→ **Brief**
State how many lines in the entries below hold the word "capsule", with nothing besides the number.

⟨

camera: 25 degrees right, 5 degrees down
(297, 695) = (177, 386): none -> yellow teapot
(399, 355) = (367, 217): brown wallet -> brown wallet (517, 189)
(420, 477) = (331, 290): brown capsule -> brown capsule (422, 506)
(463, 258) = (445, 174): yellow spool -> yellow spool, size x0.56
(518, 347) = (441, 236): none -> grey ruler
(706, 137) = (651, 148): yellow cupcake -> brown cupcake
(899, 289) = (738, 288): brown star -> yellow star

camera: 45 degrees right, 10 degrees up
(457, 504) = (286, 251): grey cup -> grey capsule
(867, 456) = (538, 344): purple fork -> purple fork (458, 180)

⟩
⟨

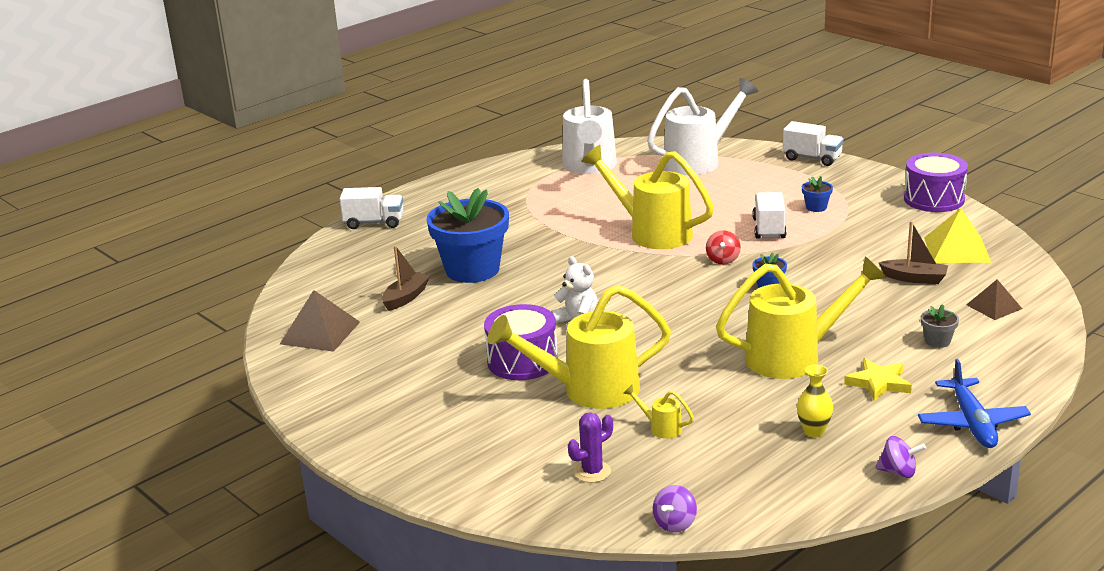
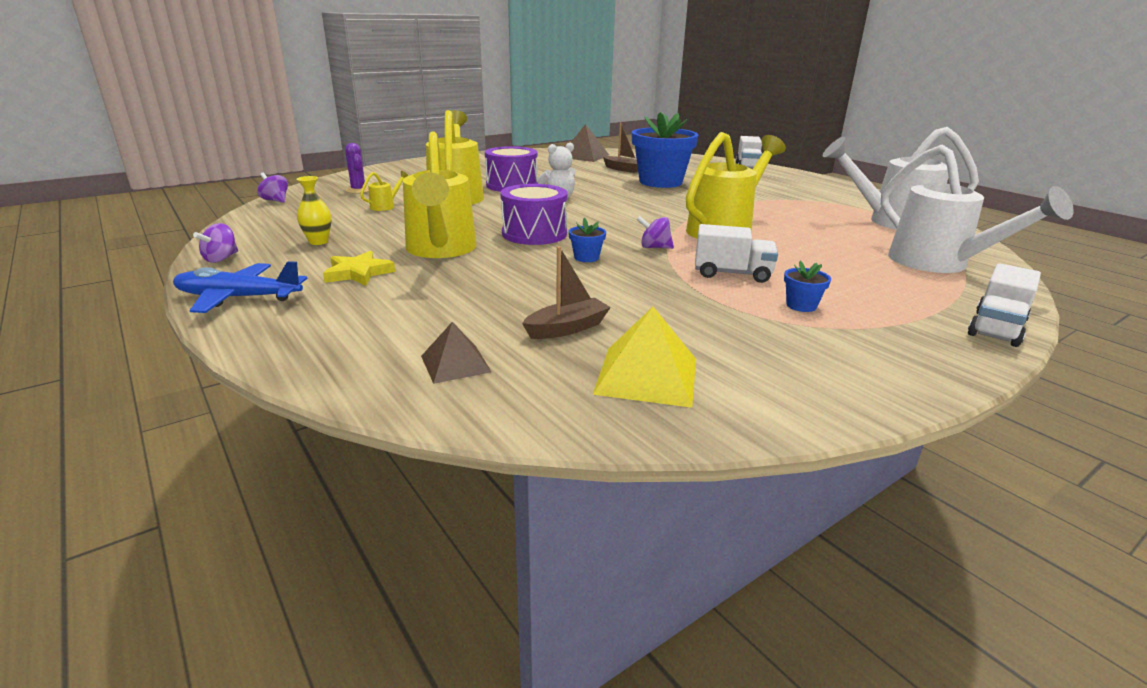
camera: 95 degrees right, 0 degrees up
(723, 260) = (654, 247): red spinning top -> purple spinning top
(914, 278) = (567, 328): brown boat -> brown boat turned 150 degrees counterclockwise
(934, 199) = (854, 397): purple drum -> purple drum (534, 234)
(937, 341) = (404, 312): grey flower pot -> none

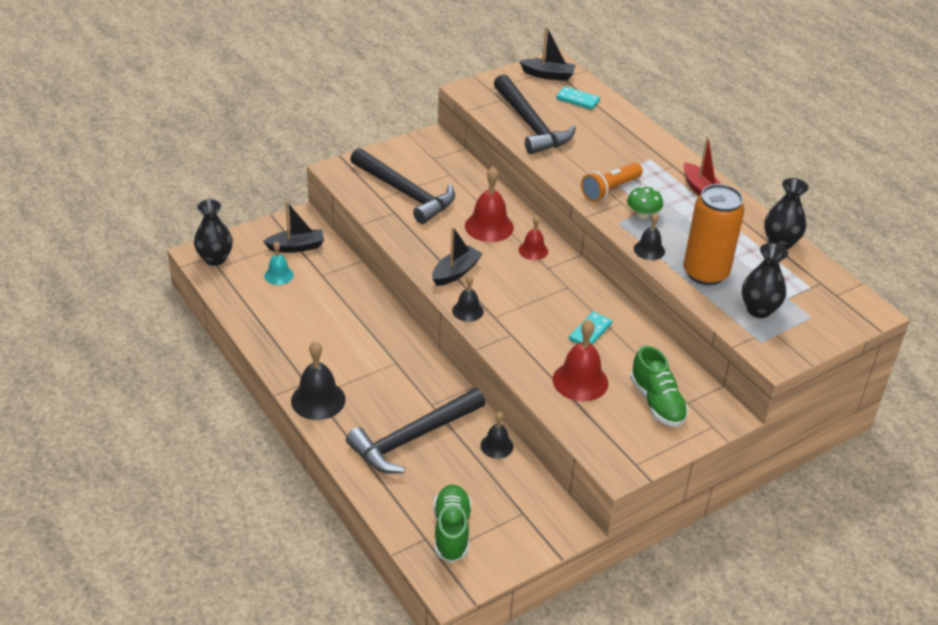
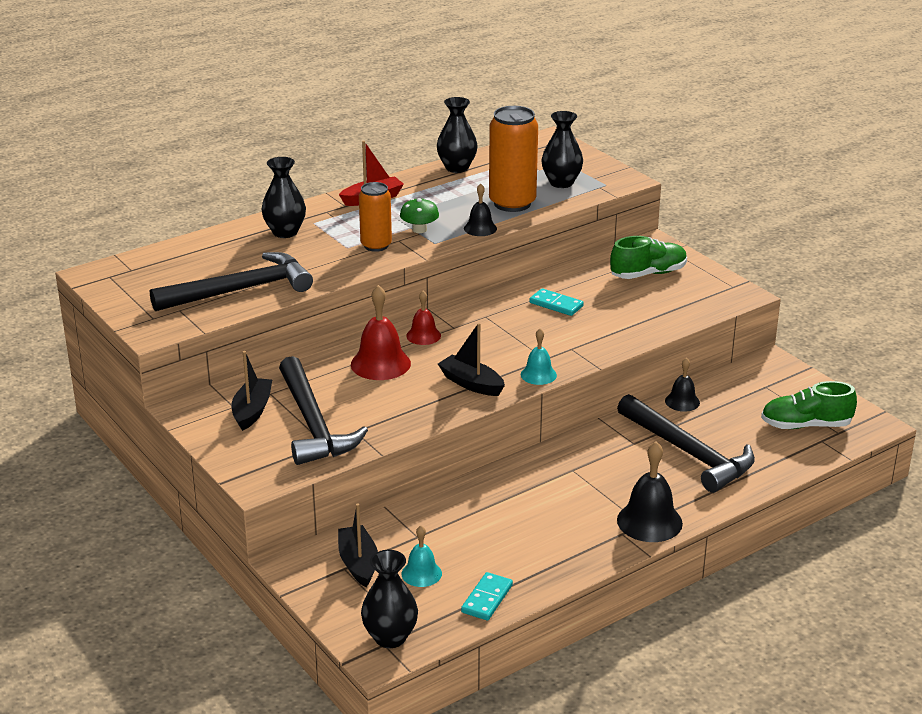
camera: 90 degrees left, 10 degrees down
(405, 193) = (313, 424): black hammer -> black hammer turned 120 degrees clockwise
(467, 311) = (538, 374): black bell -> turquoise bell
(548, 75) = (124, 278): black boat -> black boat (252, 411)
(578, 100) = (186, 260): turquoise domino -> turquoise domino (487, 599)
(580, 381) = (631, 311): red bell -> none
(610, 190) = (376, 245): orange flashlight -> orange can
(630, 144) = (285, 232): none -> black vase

⟩

→ **Answer box**
2